→ **TASK DESCRIPTION**
In the material below, find each line with the string "mushroom" and copy it.

→ **DATA FOR THIS EXERCISE**
-.-.-

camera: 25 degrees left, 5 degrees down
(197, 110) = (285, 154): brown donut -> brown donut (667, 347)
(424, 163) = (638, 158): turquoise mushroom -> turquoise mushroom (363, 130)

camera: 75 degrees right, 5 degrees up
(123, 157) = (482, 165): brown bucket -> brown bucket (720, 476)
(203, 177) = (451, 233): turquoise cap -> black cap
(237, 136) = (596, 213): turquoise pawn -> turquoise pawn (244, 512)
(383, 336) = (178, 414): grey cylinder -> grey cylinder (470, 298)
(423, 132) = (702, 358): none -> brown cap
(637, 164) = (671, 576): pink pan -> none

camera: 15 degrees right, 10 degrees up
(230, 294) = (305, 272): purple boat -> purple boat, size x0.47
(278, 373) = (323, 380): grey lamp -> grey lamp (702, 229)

-.-.-

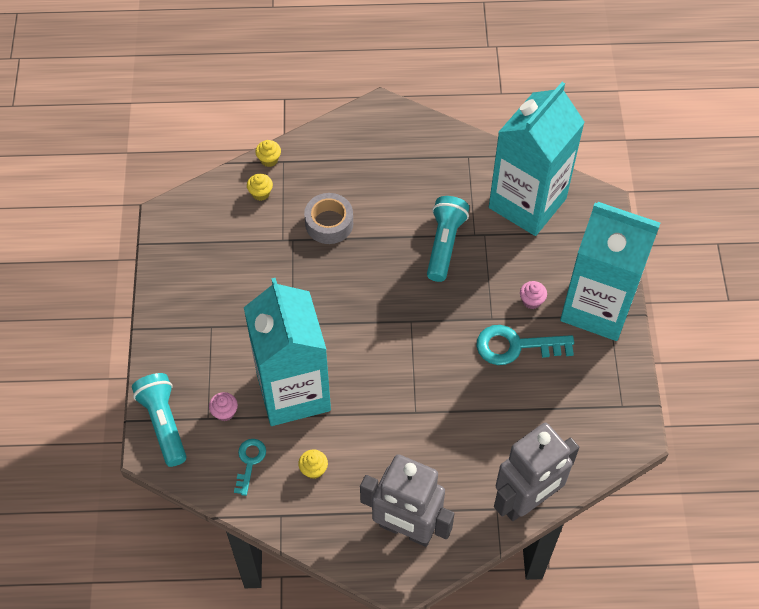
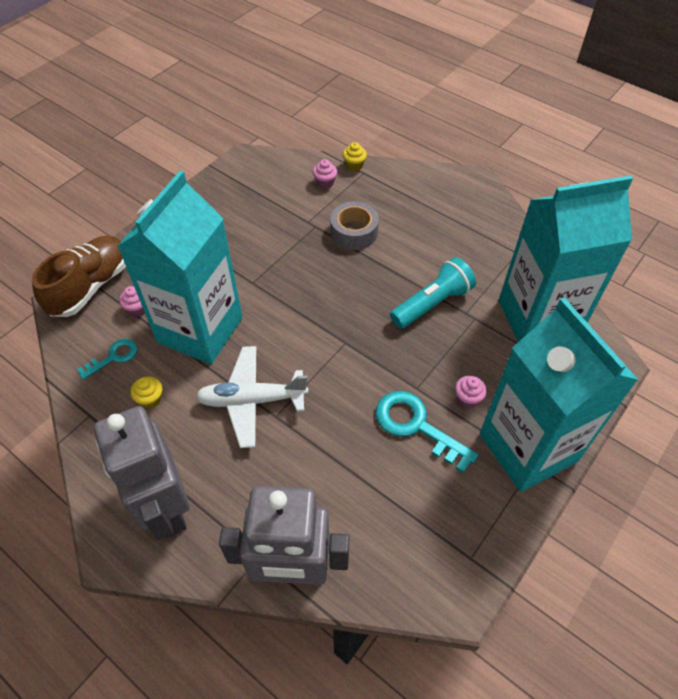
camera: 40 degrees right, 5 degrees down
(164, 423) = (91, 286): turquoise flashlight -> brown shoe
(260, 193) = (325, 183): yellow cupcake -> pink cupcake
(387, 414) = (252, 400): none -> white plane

-.-.-

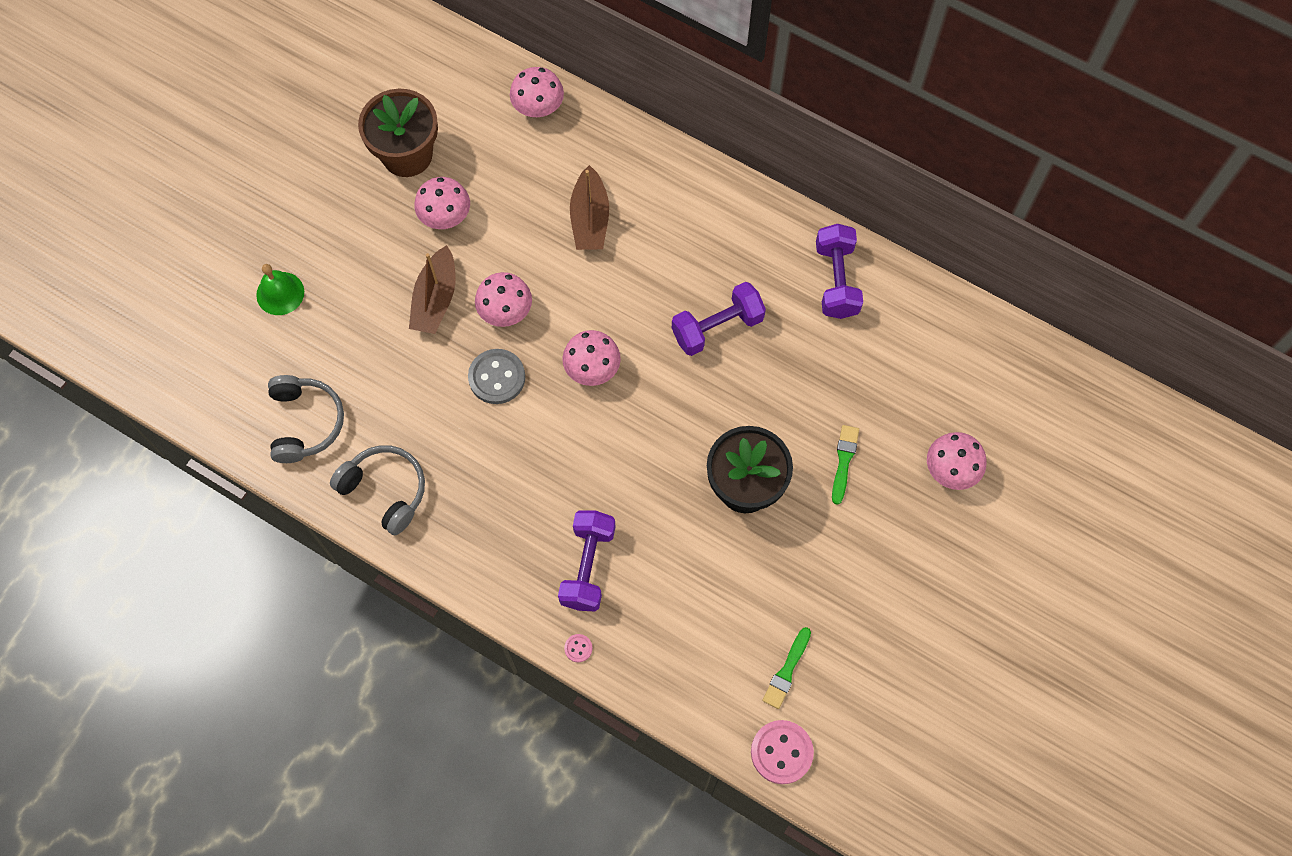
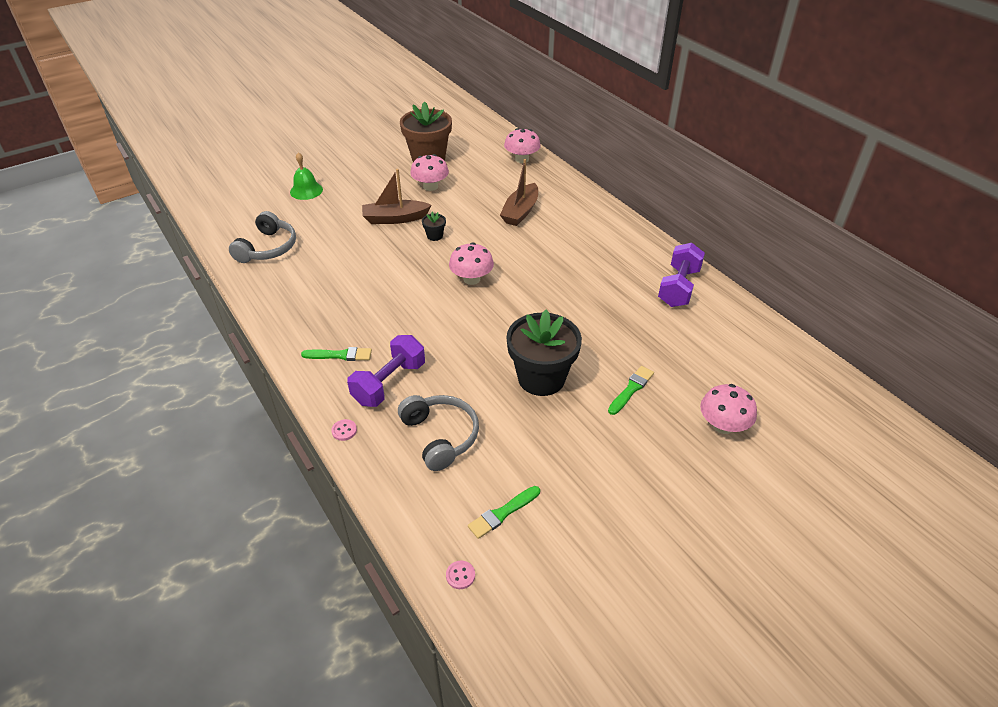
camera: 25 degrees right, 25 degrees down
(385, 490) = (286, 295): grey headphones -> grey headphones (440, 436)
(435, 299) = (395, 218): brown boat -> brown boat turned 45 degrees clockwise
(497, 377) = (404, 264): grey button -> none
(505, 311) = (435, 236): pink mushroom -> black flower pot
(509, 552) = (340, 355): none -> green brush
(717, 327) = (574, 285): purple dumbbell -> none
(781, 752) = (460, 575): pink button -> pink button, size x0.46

-.-.-

→ **RESPONSE AREA**
(424, 163) = (638, 158): turquoise mushroom -> turquoise mushroom (363, 130)
(505, 311) = (435, 236): pink mushroom -> black flower pot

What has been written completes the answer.